**WORK INSTRUCTIONS**
Please state how many lines in the records contain the string "none", with no words besides the number.

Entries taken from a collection

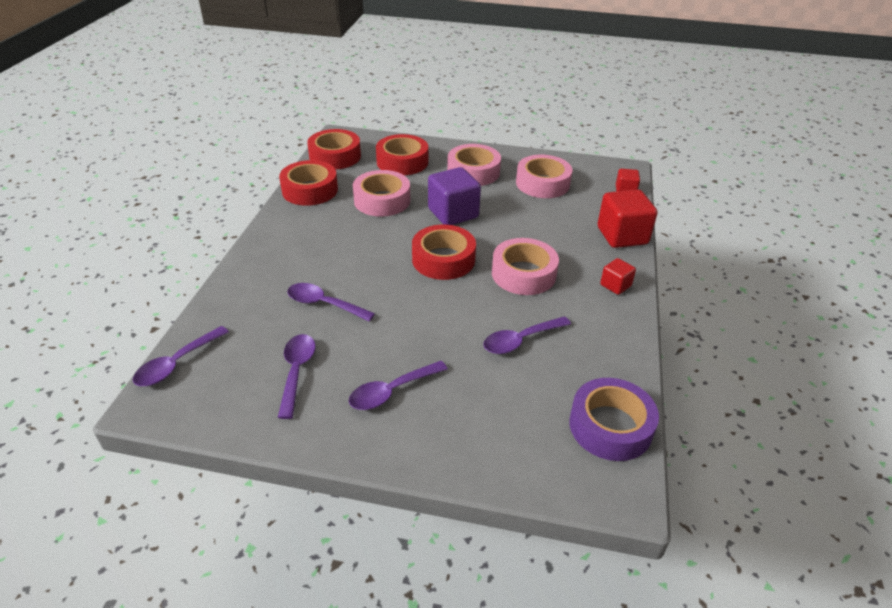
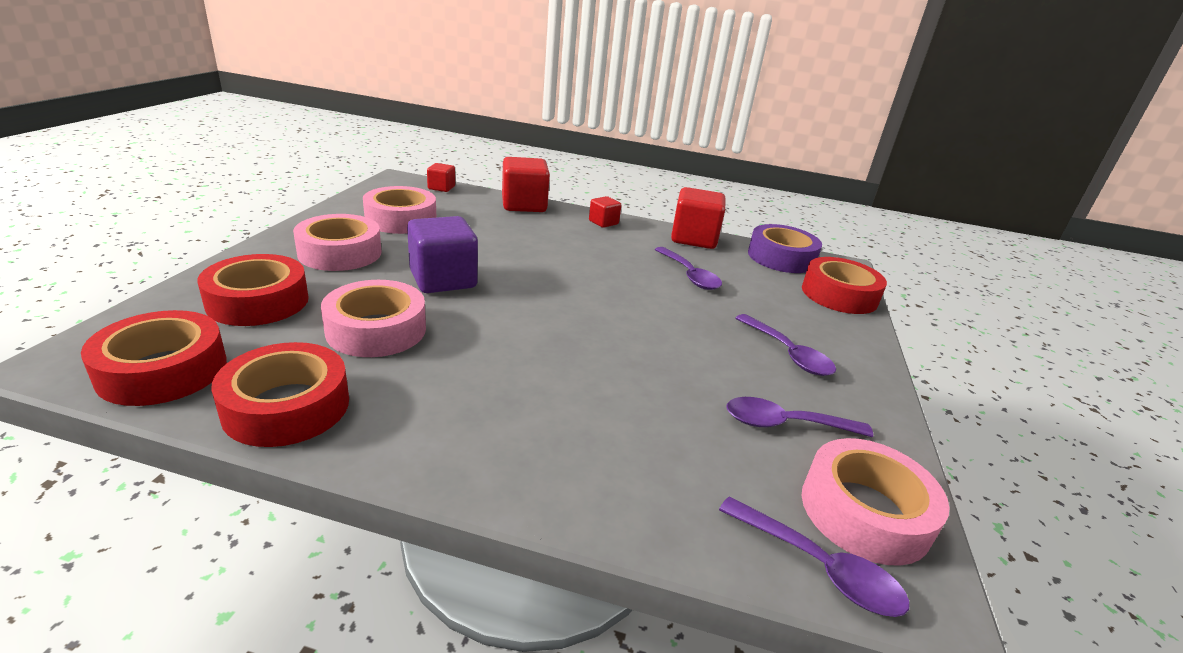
camera: 90 degrees left, 10 degrees down
(324, 304) = (643, 397): purple spoon -> none
(443, 259) = (548, 298): red tape -> red tape (839, 295)
(523, 274) = (582, 258): pink tape -> pink tape (864, 512)
(618, 351) = (694, 238): none -> red cube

**SOLVED EXERCISE**
2